## DATASET EXCERPTS
# # # # #
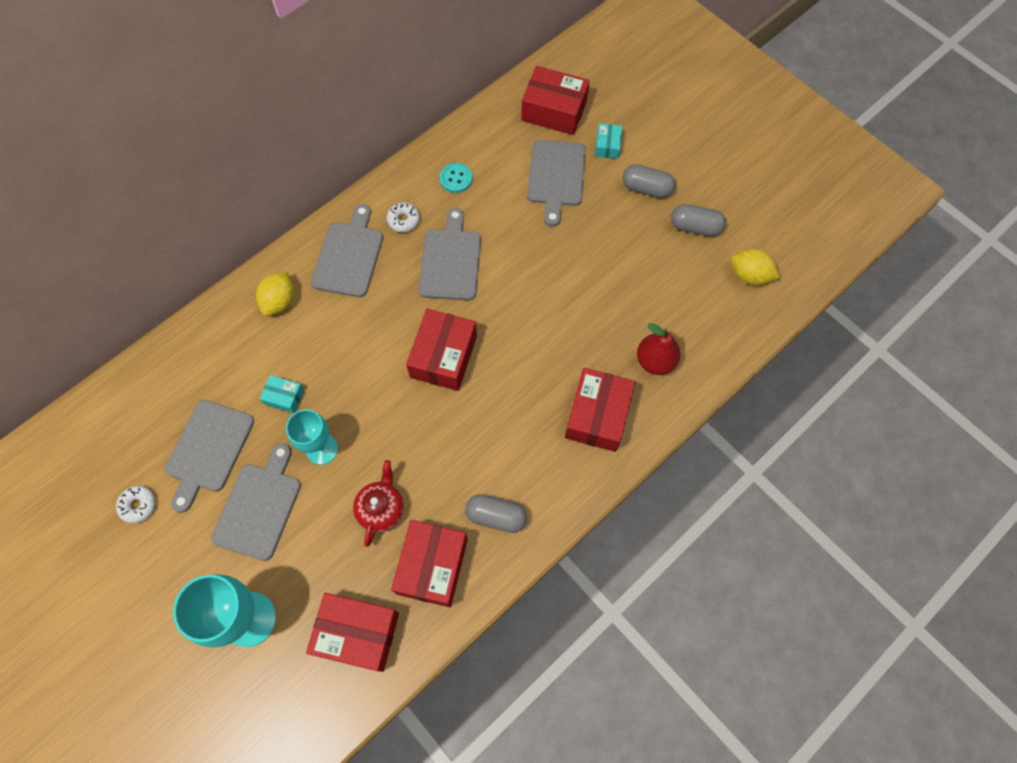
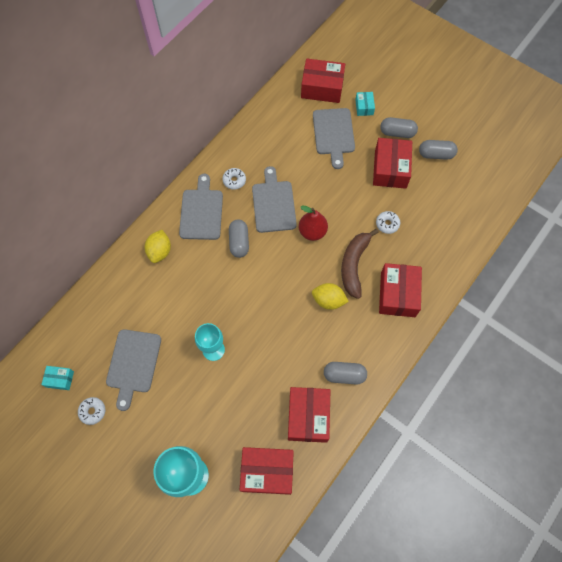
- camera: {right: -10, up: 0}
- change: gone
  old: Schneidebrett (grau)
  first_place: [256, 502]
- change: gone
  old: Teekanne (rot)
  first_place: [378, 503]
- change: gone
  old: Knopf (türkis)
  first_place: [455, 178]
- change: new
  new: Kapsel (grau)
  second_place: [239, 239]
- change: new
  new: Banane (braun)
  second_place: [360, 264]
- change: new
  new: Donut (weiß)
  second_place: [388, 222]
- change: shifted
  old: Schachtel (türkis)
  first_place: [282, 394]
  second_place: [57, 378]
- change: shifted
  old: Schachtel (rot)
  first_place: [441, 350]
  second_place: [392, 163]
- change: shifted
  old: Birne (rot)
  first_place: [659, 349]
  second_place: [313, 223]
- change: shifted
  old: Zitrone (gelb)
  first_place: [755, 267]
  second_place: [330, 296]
# # # # #
## TASK DIRECTIONS
In the records above, return precisely the line containing "second_place: [239, 239]" and each line that comes after it, up to the final one.

## REPLY
  second_place: [239, 239]
- change: new
  new: Banane (braun)
  second_place: [360, 264]
- change: new
  new: Donut (weiß)
  second_place: [388, 222]
- change: shifted
  old: Schachtel (türkis)
  first_place: [282, 394]
  second_place: [57, 378]
- change: shifted
  old: Schachtel (rot)
  first_place: [441, 350]
  second_place: [392, 163]
- change: shifted
  old: Birne (rot)
  first_place: [659, 349]
  second_place: [313, 223]
- change: shifted
  old: Zitrone (gelb)
  first_place: [755, 267]
  second_place: [330, 296]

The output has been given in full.